Information given:
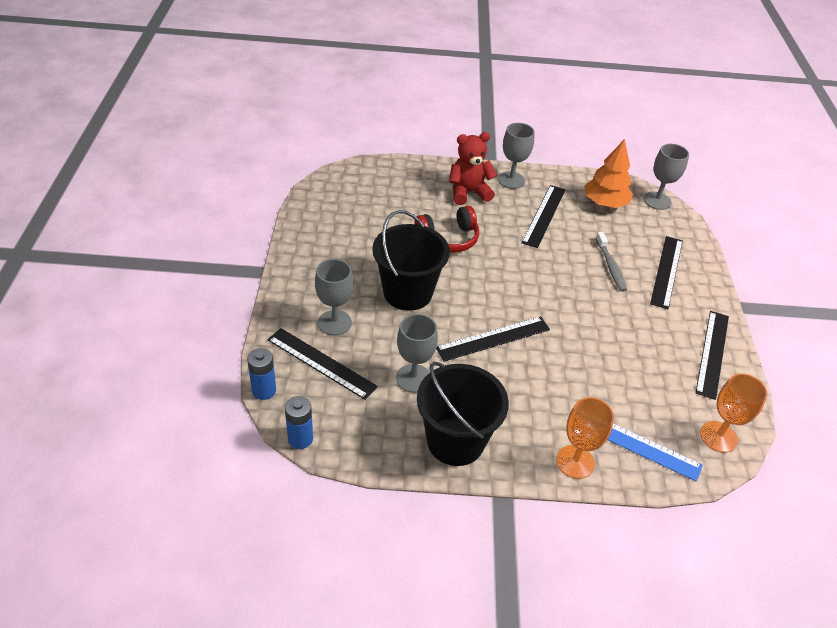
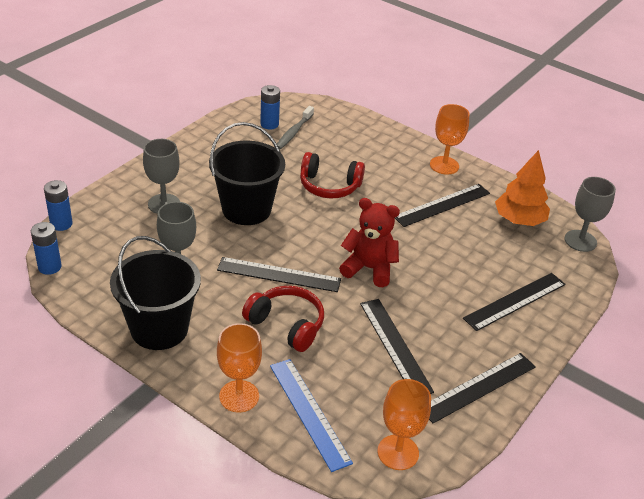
camera: 35 degrees right, 5 degrees down
(321, 363) = (122, 226): black ruler -> black ruler (395, 346)
(342, 203) = (269, 124): none -> blue battery
(468, 192) = (390, 159): red teddy bear -> red teddy bear (369, 268)
(511, 180) = (444, 165): grey goblet -> orange goblet
(544, 379) = (287, 325): none -> red headphones
(610, 266) = (459, 272): grey toothbrush -> grey toothbrush (293, 132)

Assigned task:
Leaving the pictures aside, repeat the data above exactly.

Answer to this exercise:
camera: 35 degrees right, 5 degrees down
(321, 363) = (122, 226): black ruler -> black ruler (395, 346)
(342, 203) = (269, 124): none -> blue battery
(468, 192) = (390, 159): red teddy bear -> red teddy bear (369, 268)
(511, 180) = (444, 165): grey goblet -> orange goblet
(544, 379) = (287, 325): none -> red headphones
(610, 266) = (459, 272): grey toothbrush -> grey toothbrush (293, 132)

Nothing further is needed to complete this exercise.